*What is needed*
Each entry should be duplicated verbatim; its pictures should not be.

[Before and after image sets]
============================================================

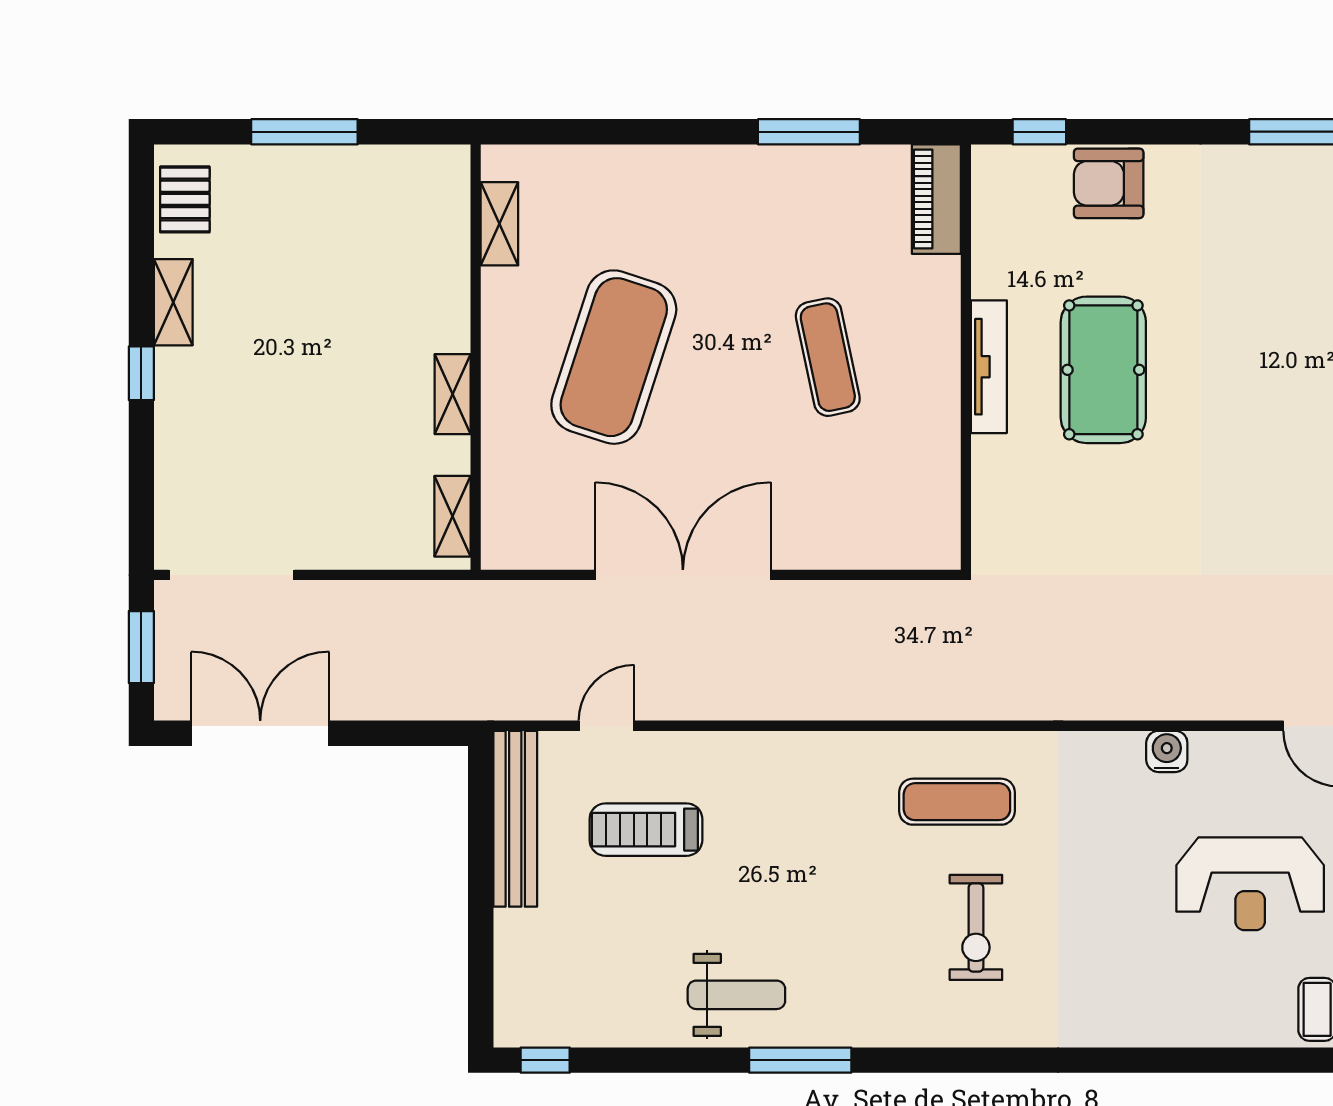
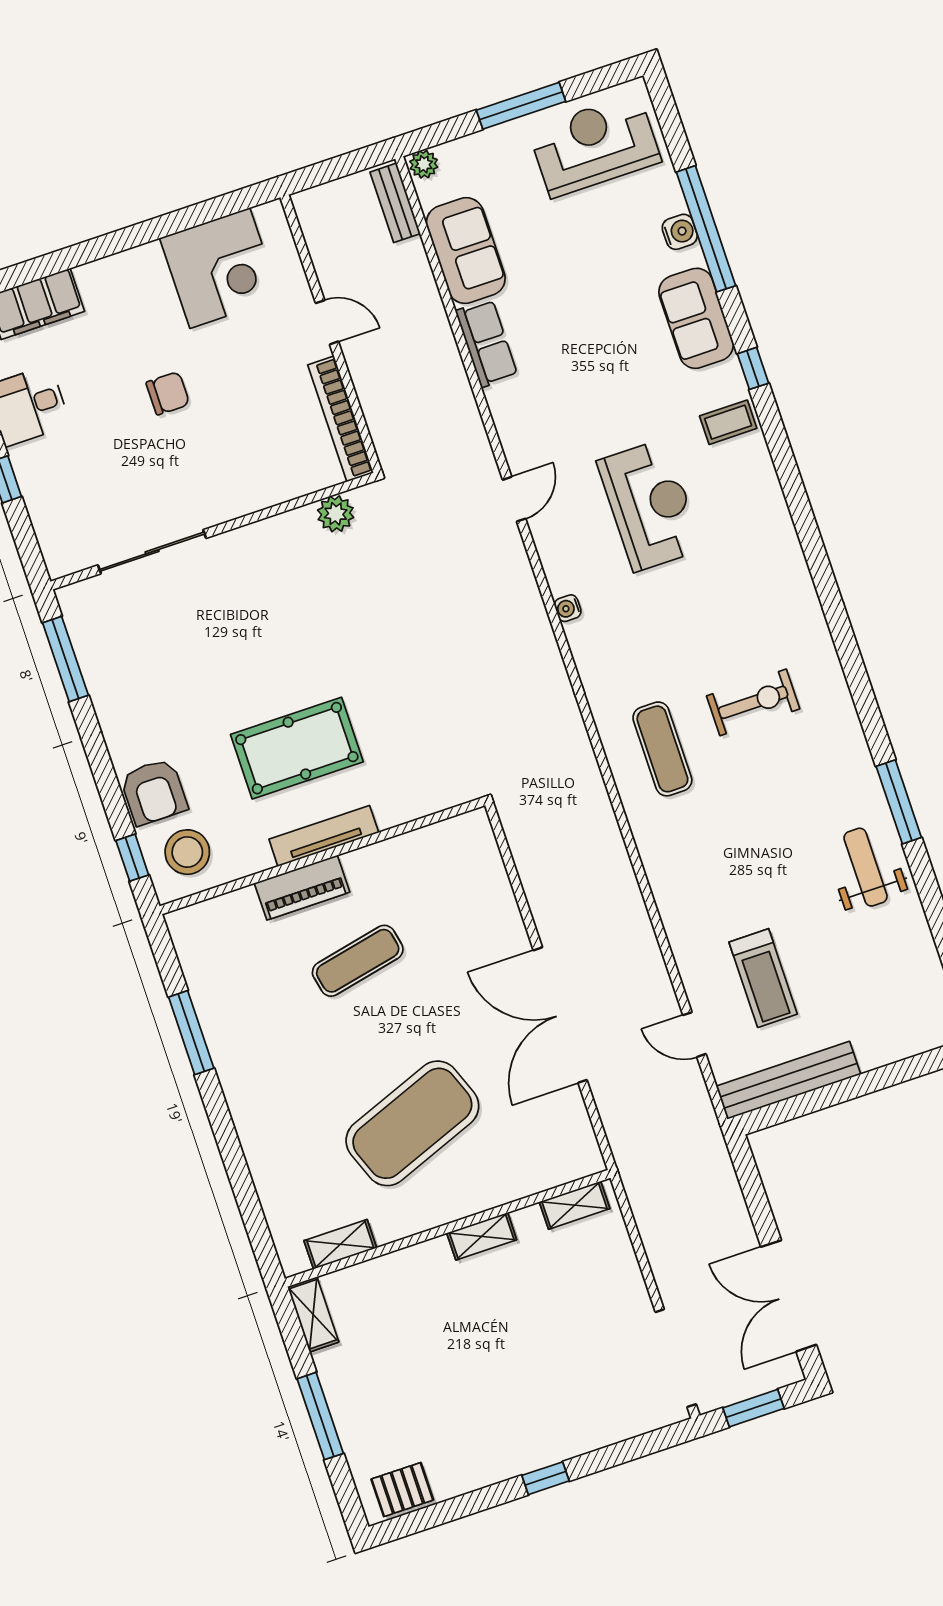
piano: (936, 199) -> (302, 888), moved
stool: (1024, 199) -> (187, 852), added
shelving: (173, 302) -> (313, 1314), moved, turned 90
exercise mat: (614, 357) -> (412, 1123), turned -39
water cooler: (1167, 751) -> (568, 608), width x0.72, depth x0.72

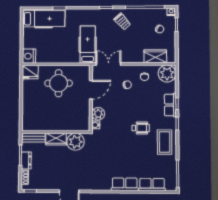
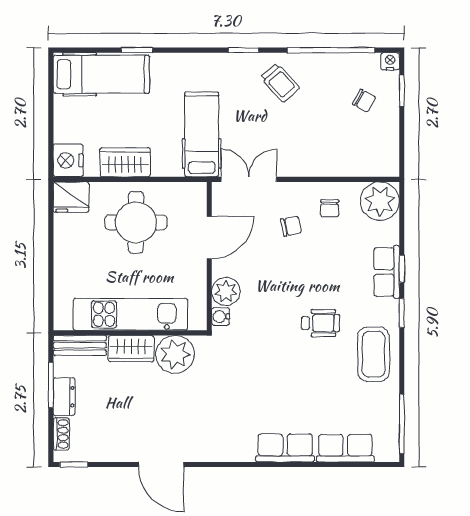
wardrobe: (155, 56) -> (125, 162), moved
kitchen unit: (56, 124) -> (130, 314), added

============================================================

*Answer to the problem*
piano: (936, 199) -> (302, 888), moved
stool: (1024, 199) -> (187, 852), added
shelving: (173, 302) -> (313, 1314), moved, turned 90
exercise mat: (614, 357) -> (412, 1123), turned -39
water cooler: (1167, 751) -> (568, 608), width x0.72, depth x0.72

wardrobe: (155, 56) -> (125, 162), moved
kitchen unit: (56, 124) -> (130, 314), added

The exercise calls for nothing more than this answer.